**Your objective:**
Repeat exactly the line containing "lime cone B8 level 3 -> cyan cone B8 level 3" and every line after it in the entries, and nothing besides.

**Material to process:**
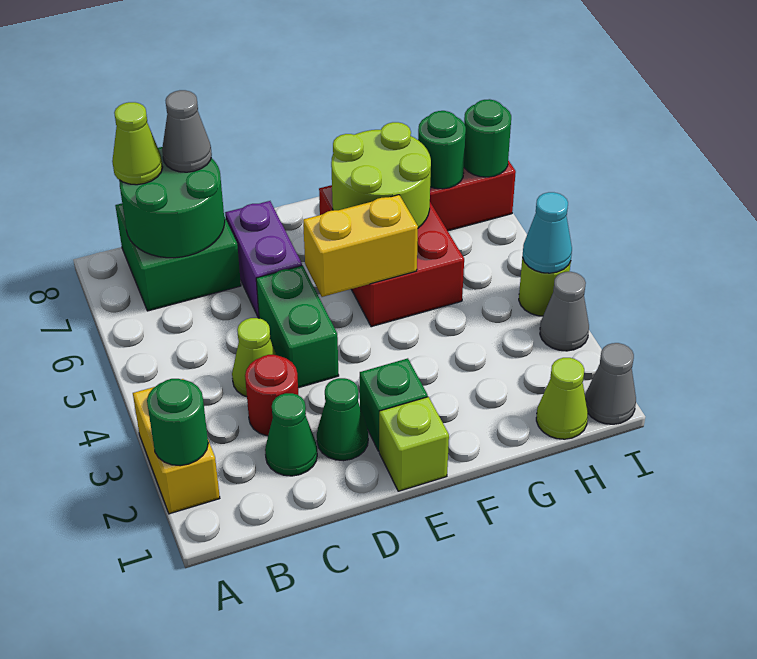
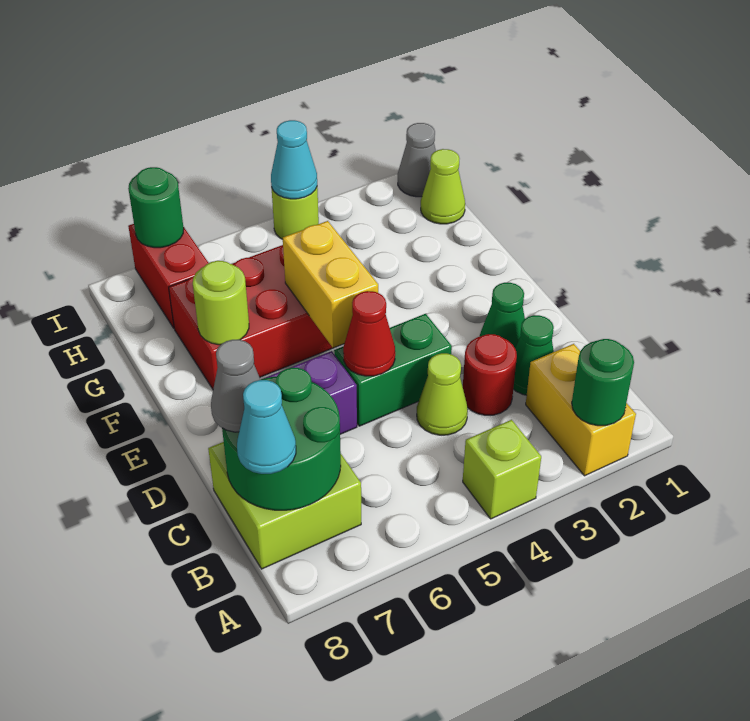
yellow brick A2:A3 level 1 -> yellow brick A2:B2 level 1
green brick B7:C8 level 1 -> lime brick B7:C8 level 1
lime cone B8 level 3 -> cyan cone B8 level 3
none -> red cone D5 level 2
lime brick E1 level 1 -> lime brick A4 level 1
green brick E2 level 1 -> none
lime round brick F6:G7 level 2 -> lime round brick F7 level 2
green round brick H7 level 2 -> none
grey cone I3 level 1 -> none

**Output of the exercise:**
lime cone B8 level 3 -> cyan cone B8 level 3
none -> red cone D5 level 2
lime brick E1 level 1 -> lime brick A4 level 1
green brick E2 level 1 -> none
lime round brick F6:G7 level 2 -> lime round brick F7 level 2
green round brick H7 level 2 -> none
grey cone I3 level 1 -> none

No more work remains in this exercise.